WHAT TO WORK ON:
Type out the lines below exactly, pictures excluded.

SOURCE DATA:
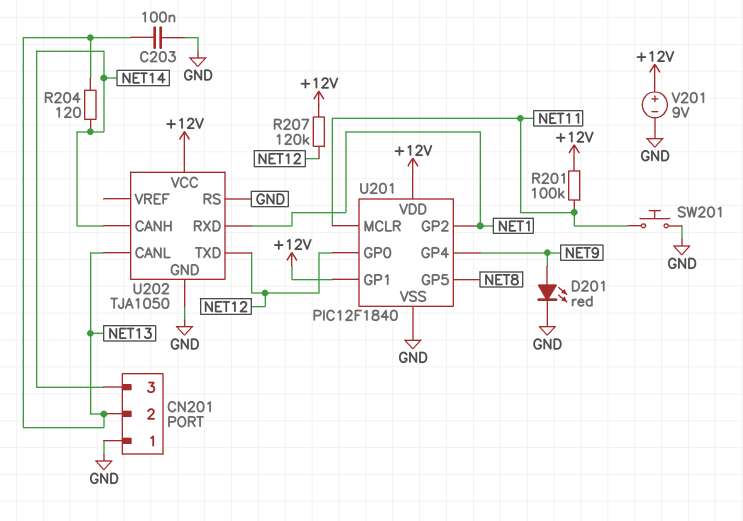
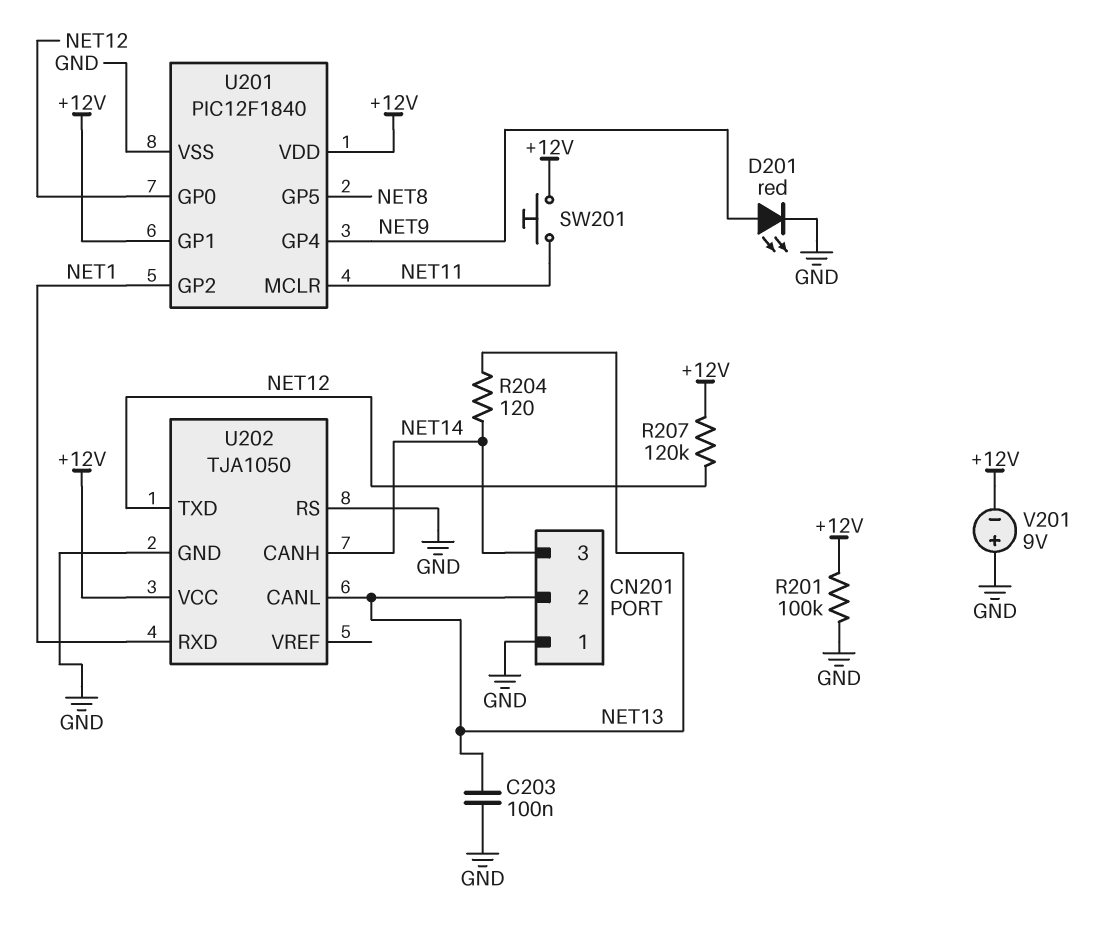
R201: 100k (+12V, NET11) -> 100k (+12V, GND)
SW201: button (GND, NET11) -> button (+12V, NET11)
V201: 9V (plus +12V, minus GND) -> 9V (plus GND, minus +12V)

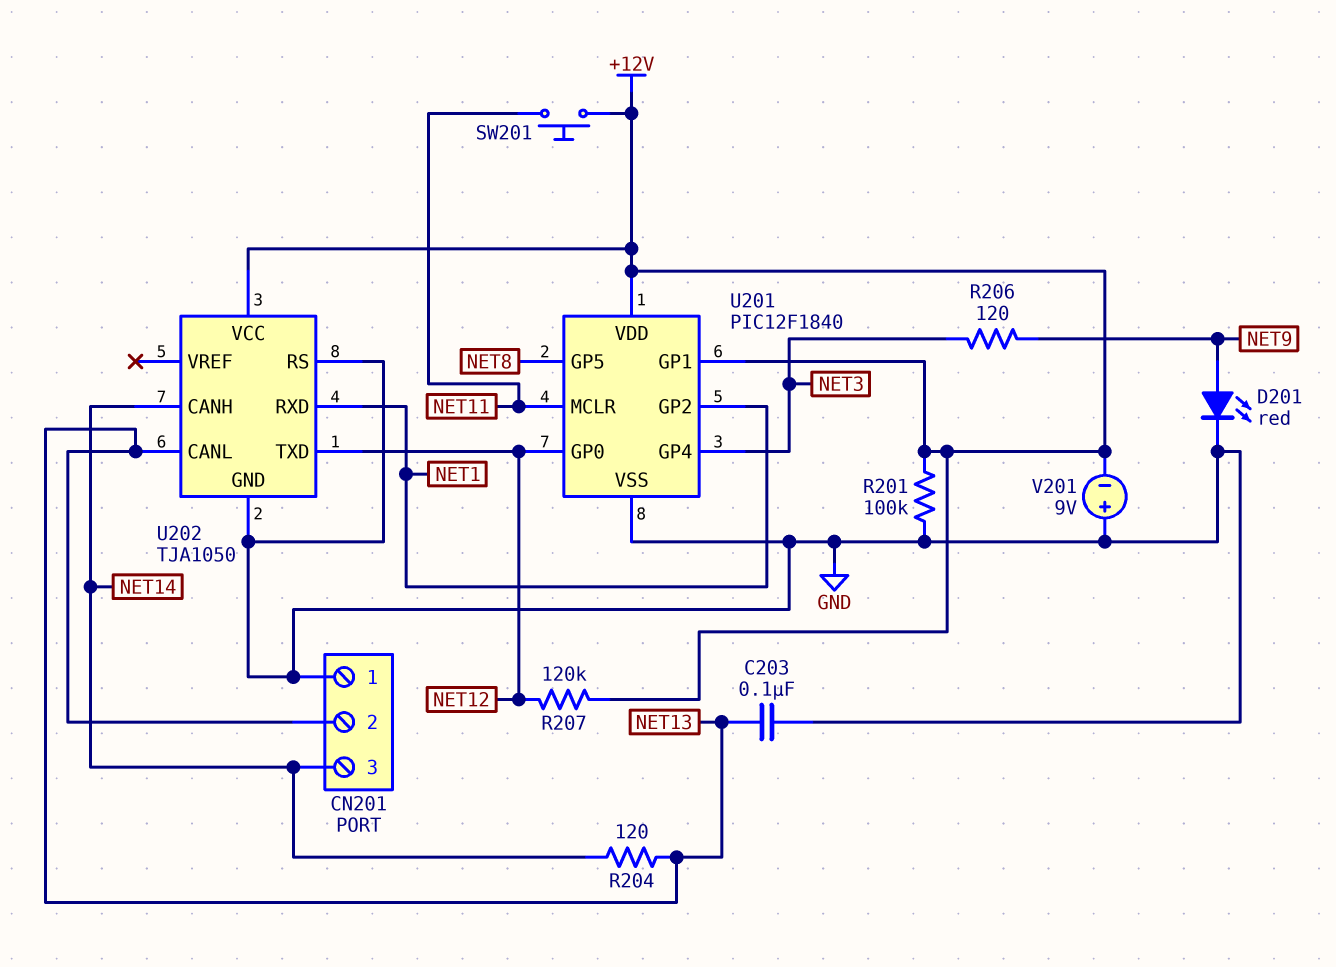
R206: none -> 120 (NET3, NET9)
U201 pin GP4: NET9 -> NET3

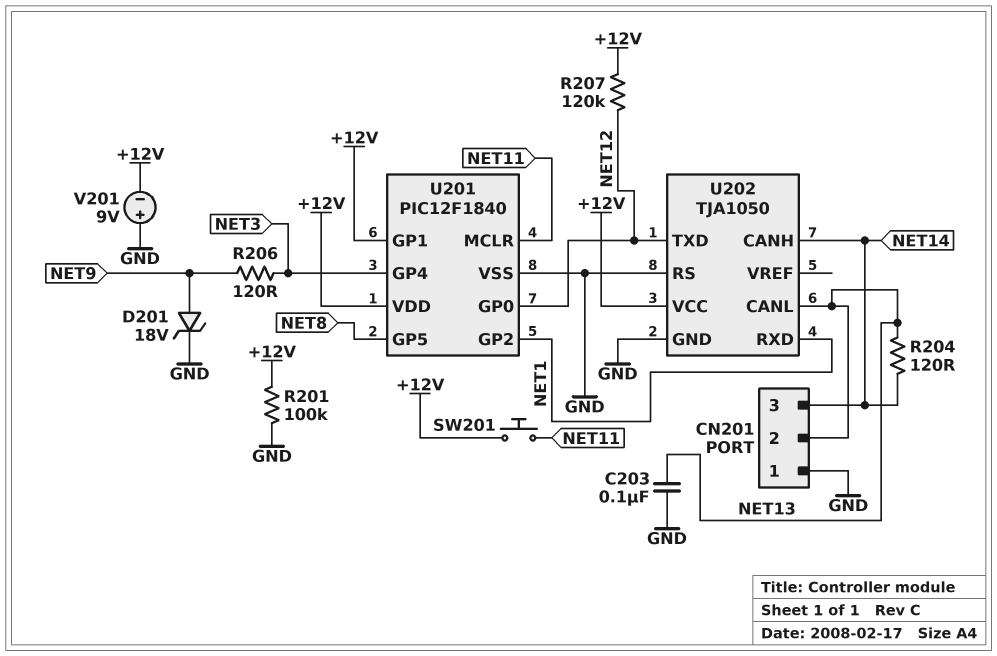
D201: LED red (A NET9, K GND) -> zener 18V (A NET9, K GND)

WRITTEN ANSWER:
R201: 100k (+12V, NET11) -> 100k (+12V, GND)
SW201: button (GND, NET11) -> button (+12V, NET11)
V201: 9V (plus +12V, minus GND) -> 9V (plus GND, minus +12V)

R206: none -> 120 (NET3, NET9)
U201 pin GP4: NET9 -> NET3

D201: LED red (A NET9, K GND) -> zener 18V (A NET9, K GND)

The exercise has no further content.